> YOUR TASK
Report each line of the entries that includes "white" by copying it.
----- MATERIAL FOR THIS TASK
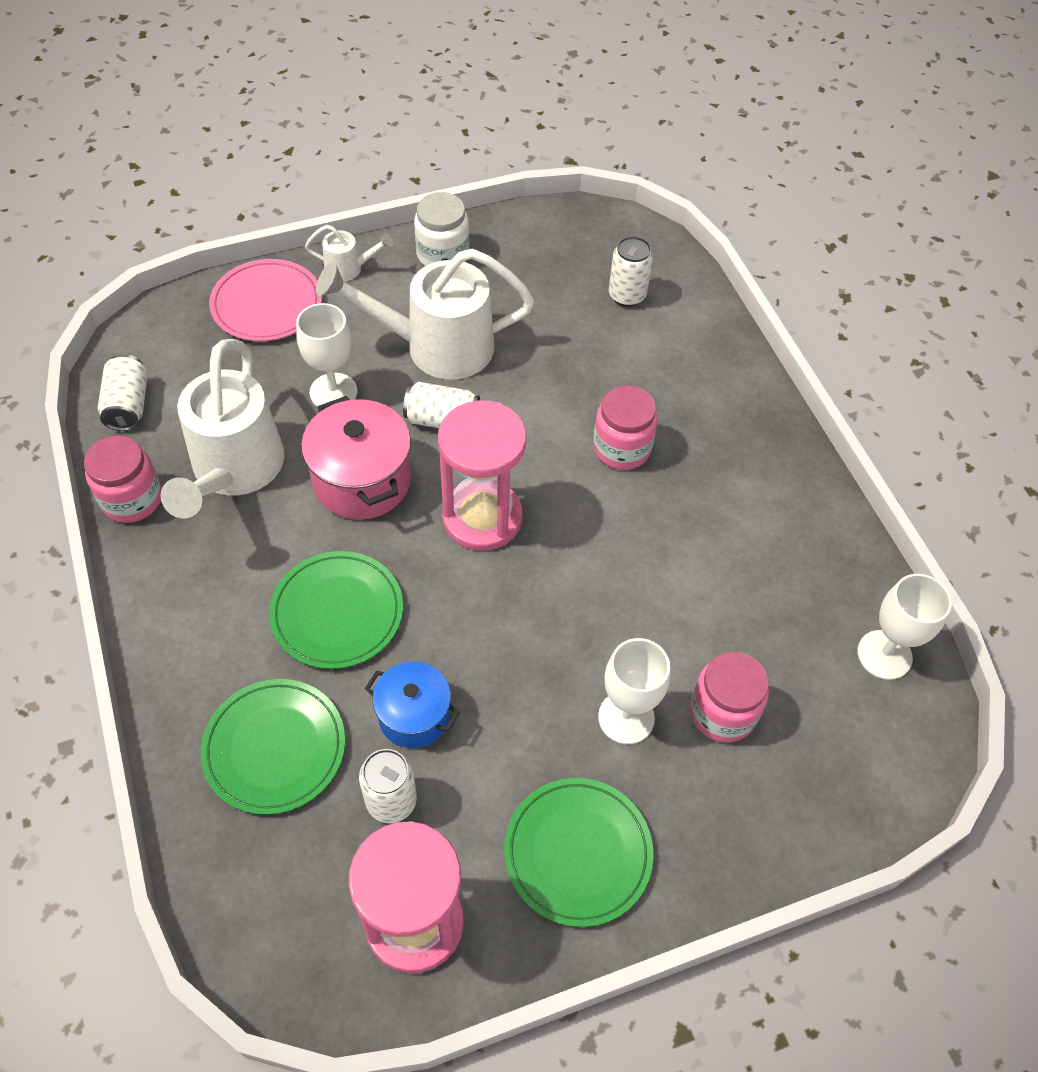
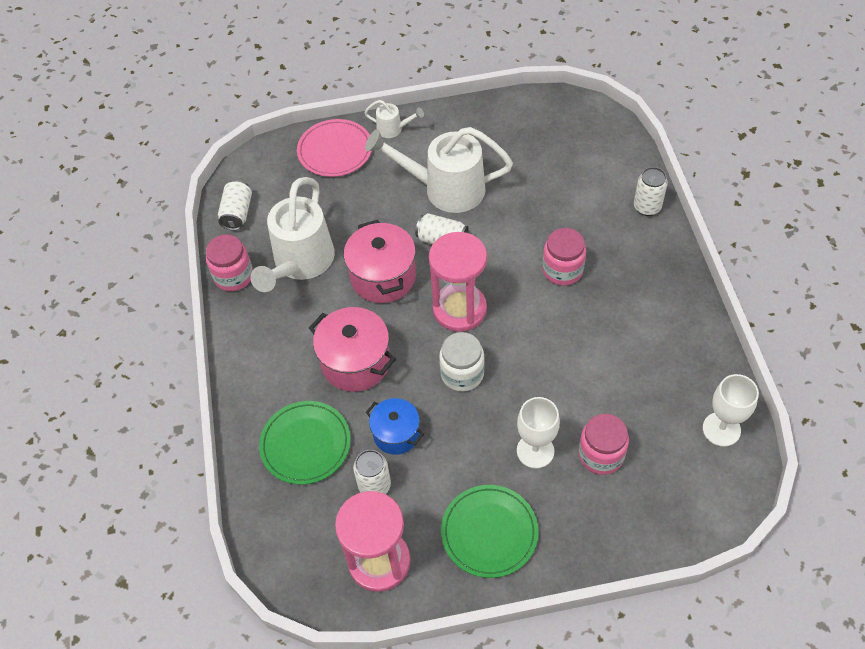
camera: 15 degrees right, 0 degrees up
(333, 392) = (372, 215): white goblet -> none
(337, 612) = (355, 362): green plate -> pink pot
(442, 254) = (459, 123): white jar -> white jar (462, 374)
(627, 295) = (584, 162): white can -> white can (647, 207)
----------
> OUTPUT FOR THIS EXERCISE
(333, 392) = (372, 215): white goblet -> none
(442, 254) = (459, 123): white jar -> white jar (462, 374)
(627, 295) = (584, 162): white can -> white can (647, 207)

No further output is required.